What to do:
Write out exactly the lines from the one that contains "(332, 304) = (600, 450): yellow" down to the last line of the material below, keeping both ends and omitting pictures.

Records for the task:

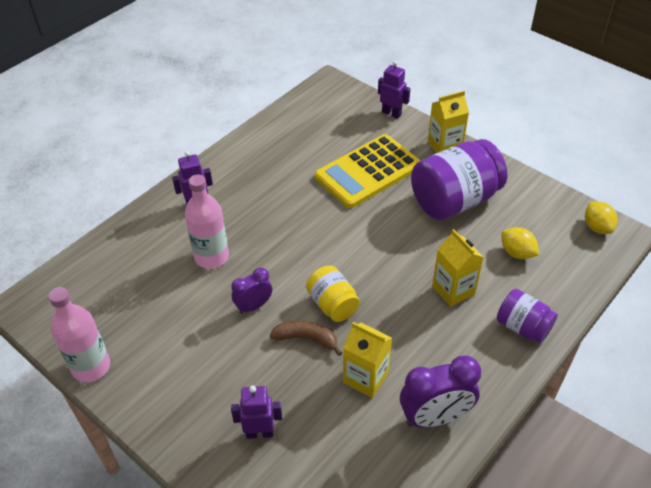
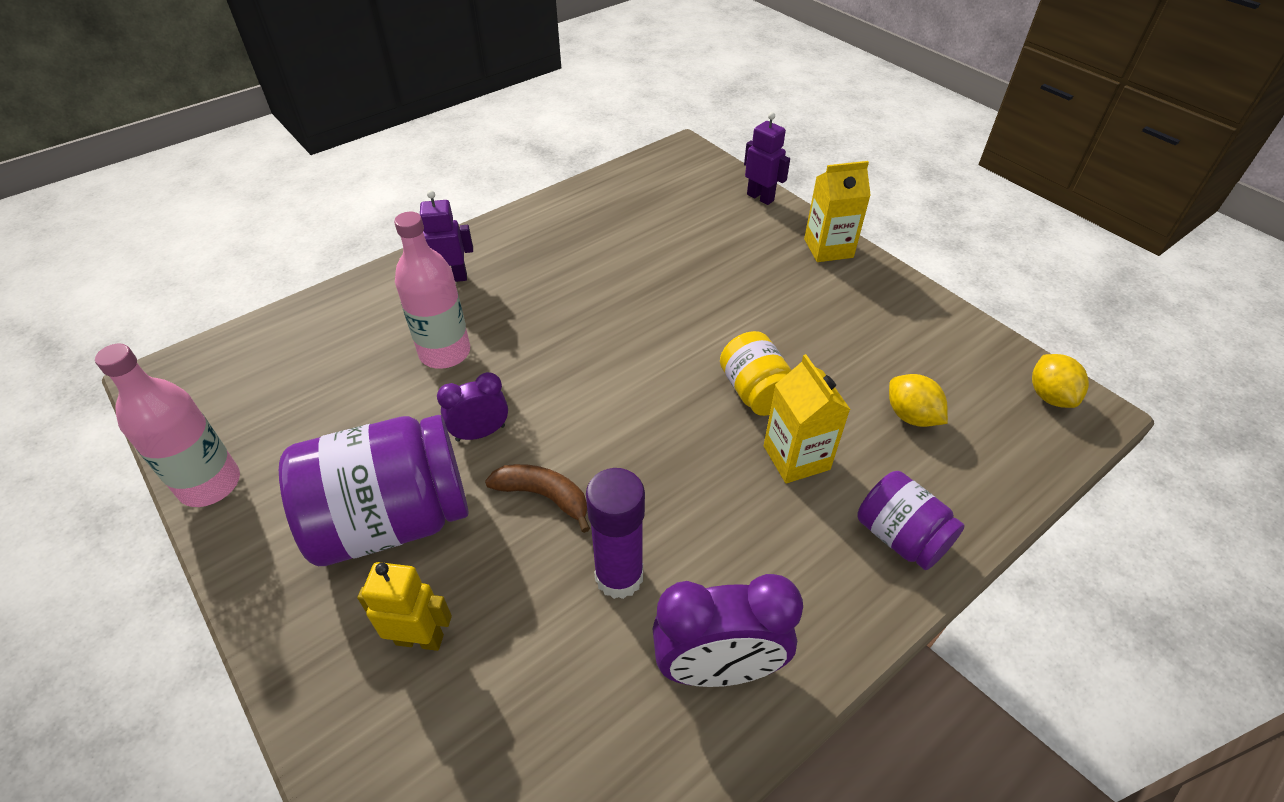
camera: 10 degrees right, 0 degrees up
(260, 432) = (420, 639): purple robot -> yellow robot
(332, 304) = (600, 450): yellow jar -> yellow jar (755, 392)
(366, 377) = (619, 576): yellow carton -> purple glue stick
(368, 172) = (706, 268): yellow calculator -> none
(454, 200) = (827, 325): purple jar -> purple jar (392, 520)

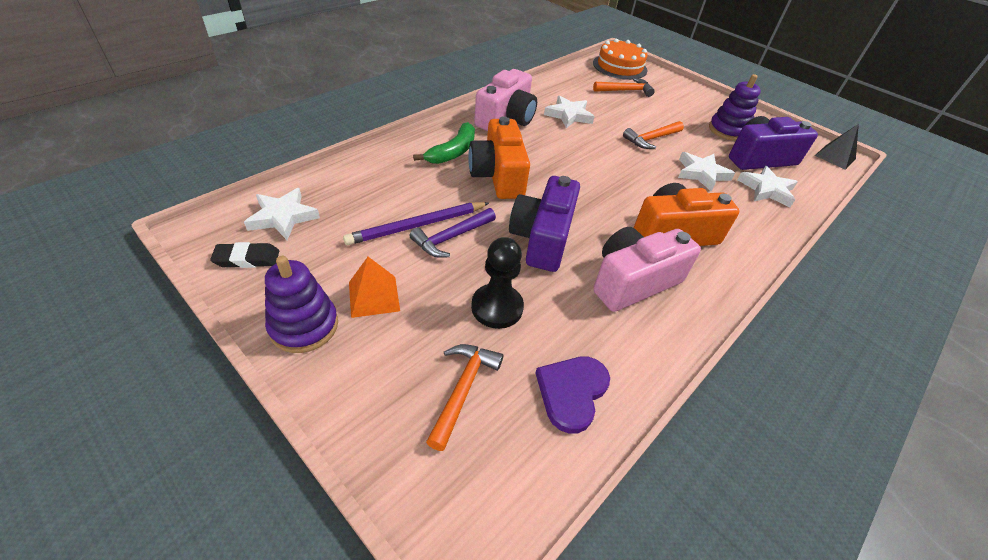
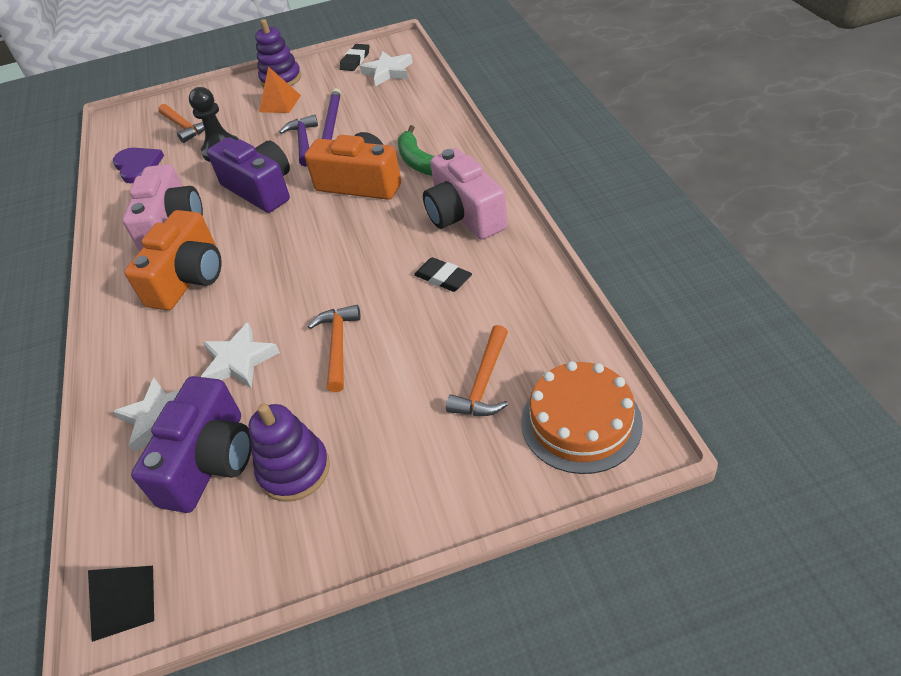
camera: 130 degrees right, 0 degrees up
(568, 115) = (443, 278): white star -> black eraser

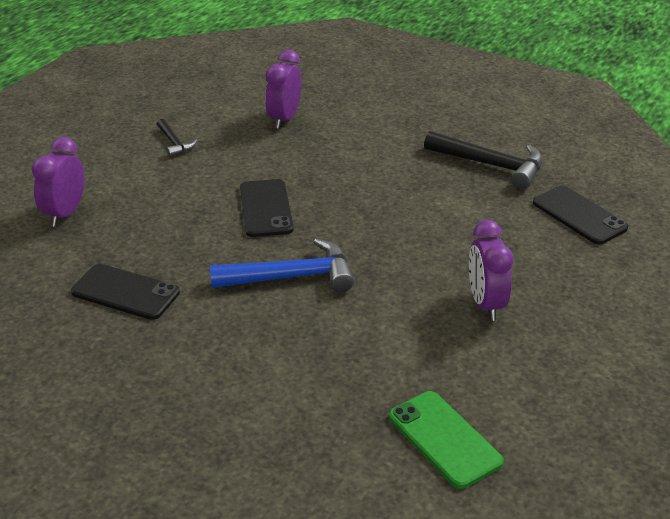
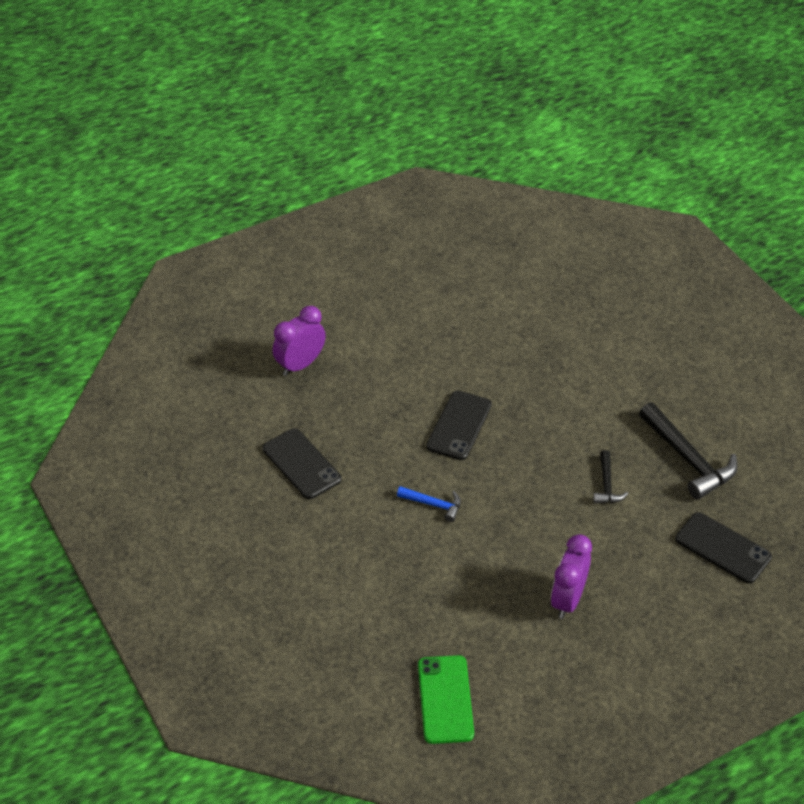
camera: 30 degrees right, 10 degrees up
(174, 143) = (430, 321): black hammer -> black hammer (607, 485)
(284, 119) = (541, 329): purple clock -> none
(291, 277) = (433, 504): blue hammer -> blue hammer, size x0.53
(579, 215) = (723, 548): black phone -> black phone turned 45 degrees counterclockwise

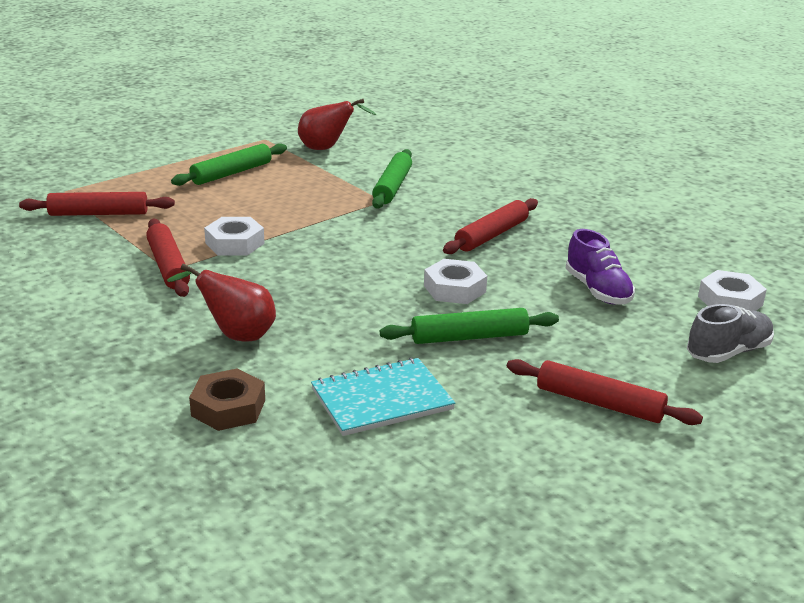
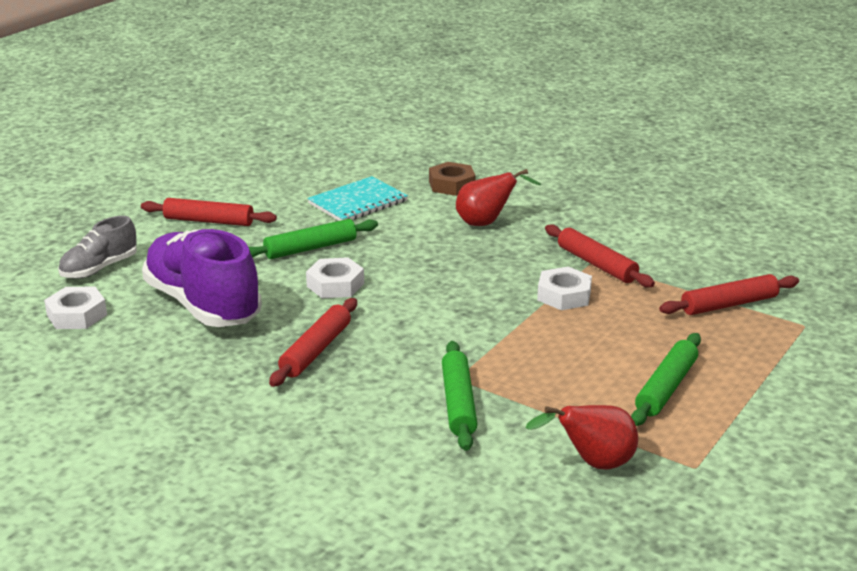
camera: 165 degrees right, 0 degrees up
(597, 290) = (203, 305): purple shoe -> purple shoe, size x1.85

Result:
(332, 304) = (600, 450): yellow jar -> yellow jar (755, 392)
(366, 377) = (619, 576): yellow carton -> purple glue stick
(368, 172) = (706, 268): yellow calculator -> none
(454, 200) = (827, 325): purple jar -> purple jar (392, 520)

camera: 130 degrees right, 0 degrees up
(568, 115) = (443, 278): white star -> black eraser

camera: 30 degrees right, 10 degrees up
(174, 143) = (430, 321): black hammer -> black hammer (607, 485)
(284, 119) = (541, 329): purple clock -> none
(291, 277) = (433, 504): blue hammer -> blue hammer, size x0.53
(579, 215) = (723, 548): black phone -> black phone turned 45 degrees counterclockwise

camera: 165 degrees right, 0 degrees up
(597, 290) = (203, 305): purple shoe -> purple shoe, size x1.85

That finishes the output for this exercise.